■ Problem description:
Beneath this line are entries. Copy the range from the line with "(381, 145) = (184, 430): none -> blue hammer" to the line with "(473, 166) = (253, 532): pink", ends included, exactly; leave pictures out.

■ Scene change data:
··········

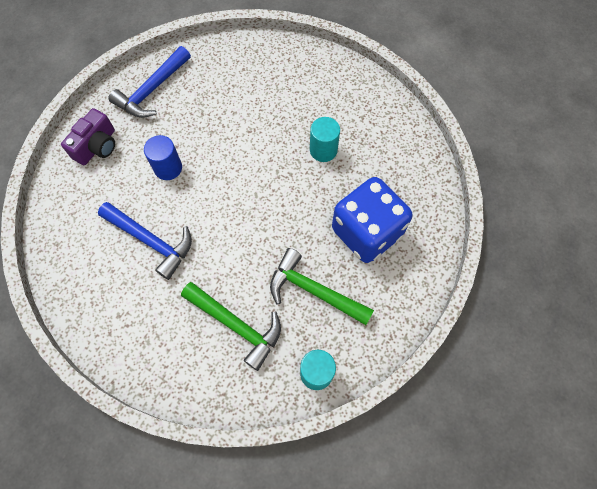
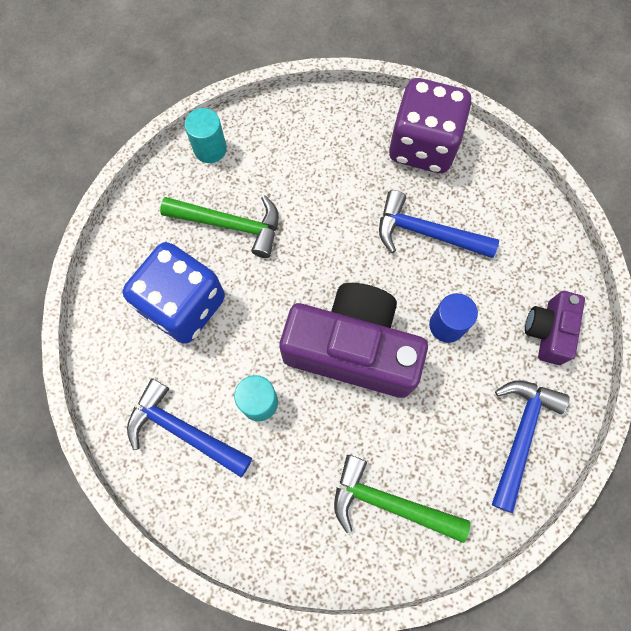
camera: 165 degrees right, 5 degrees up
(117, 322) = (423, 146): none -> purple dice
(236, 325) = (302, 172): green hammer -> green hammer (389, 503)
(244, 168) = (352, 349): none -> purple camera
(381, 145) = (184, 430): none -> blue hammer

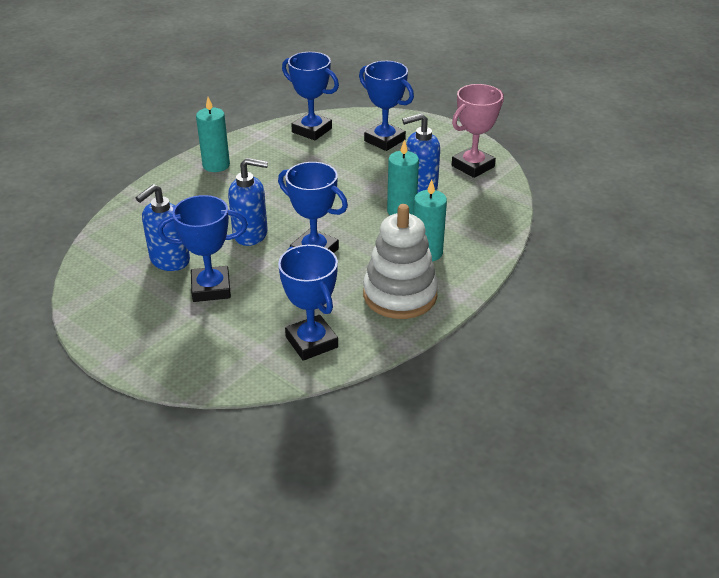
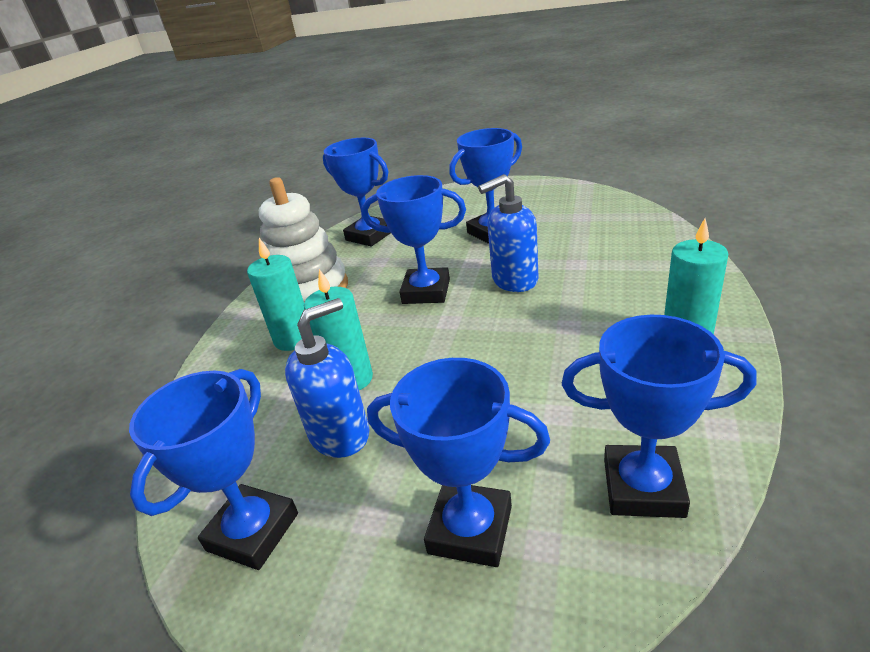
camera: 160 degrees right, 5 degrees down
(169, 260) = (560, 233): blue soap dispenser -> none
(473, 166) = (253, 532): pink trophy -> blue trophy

··········

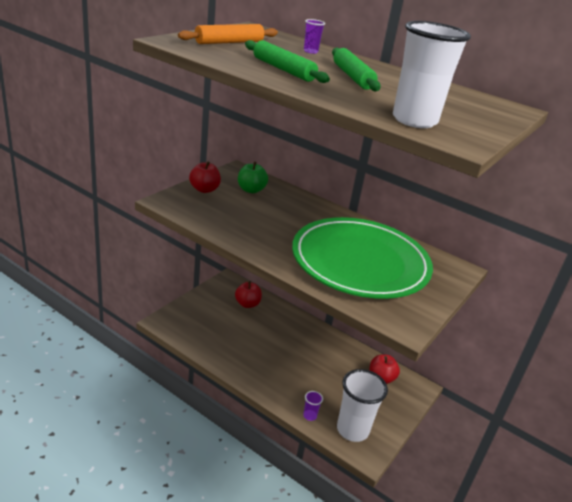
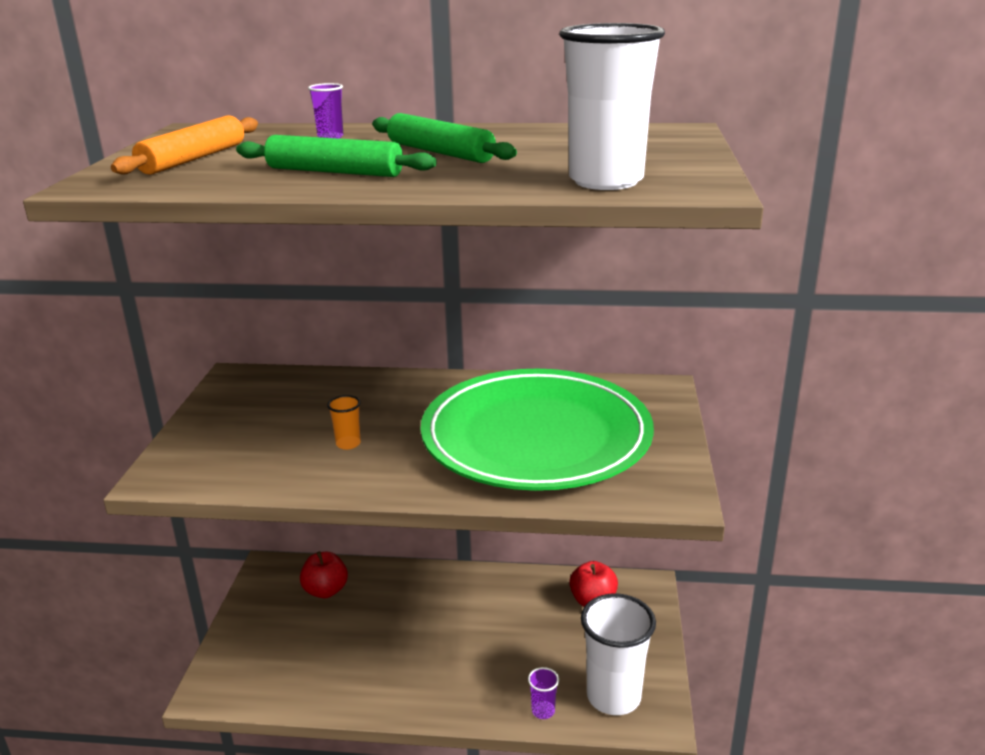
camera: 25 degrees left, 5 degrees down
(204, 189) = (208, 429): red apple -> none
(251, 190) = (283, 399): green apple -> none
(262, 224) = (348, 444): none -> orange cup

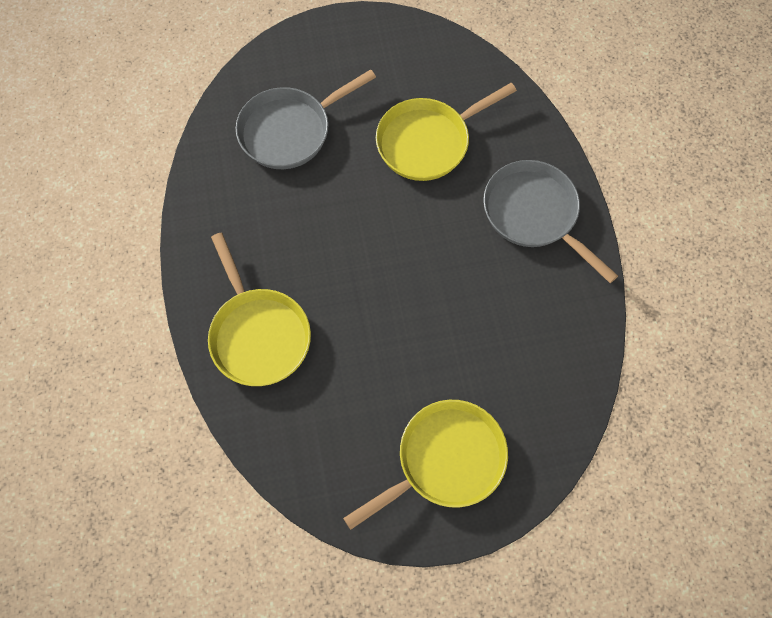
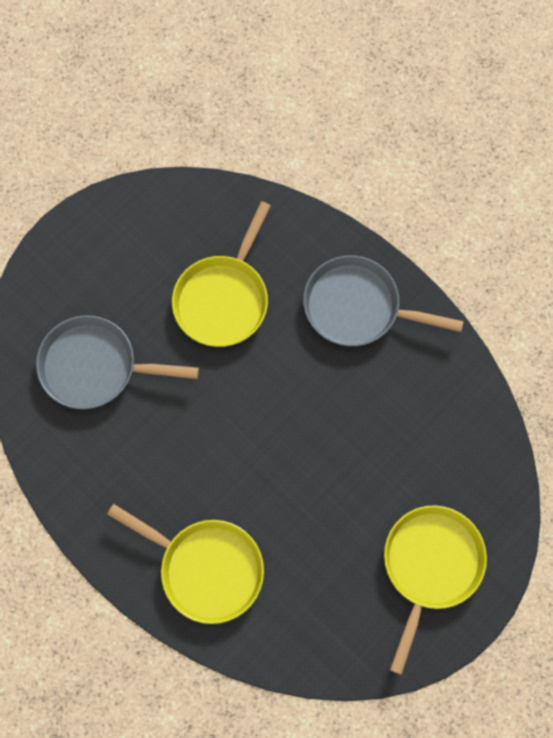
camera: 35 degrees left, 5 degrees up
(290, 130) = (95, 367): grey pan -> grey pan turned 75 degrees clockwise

··········

■ Task result:
(381, 145) = (184, 430): none -> blue hammer

camera: 160 degrees right, 5 degrees down
(169, 260) = (560, 233): blue soap dispenser -> none
(473, 166) = (253, 532): pink trophy -> blue trophy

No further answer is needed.